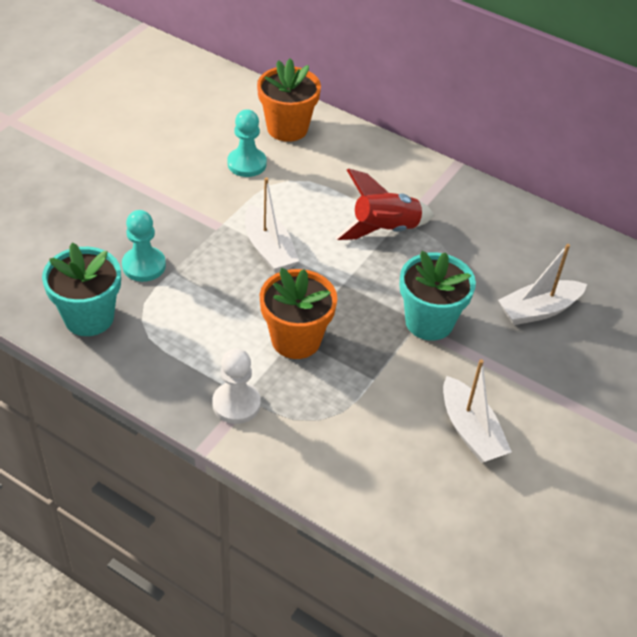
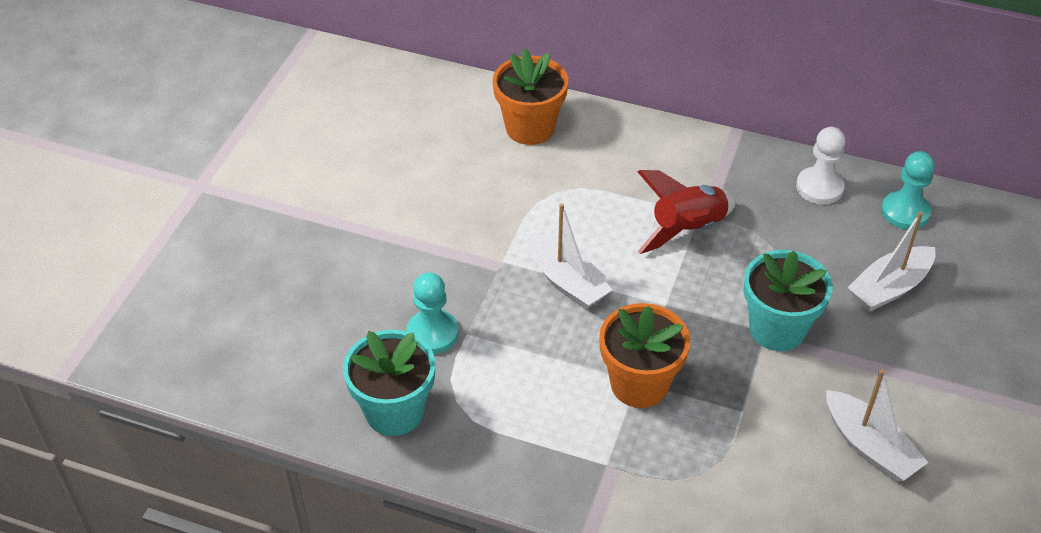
camera: 10 degrees left, 0 degrees up
(236, 404) = (603, 476): white pawn -> white pawn (819, 187)
(247, 164) = (501, 182): turquoise pawn -> turquoise pawn (905, 212)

• • • • • • •

■ **Assignment**
Apart from the images, retype the full material exactly as written.

■ **Result of this exercise**
camera: 10 degrees left, 0 degrees up
(236, 404) = (603, 476): white pawn -> white pawn (819, 187)
(247, 164) = (501, 182): turquoise pawn -> turquoise pawn (905, 212)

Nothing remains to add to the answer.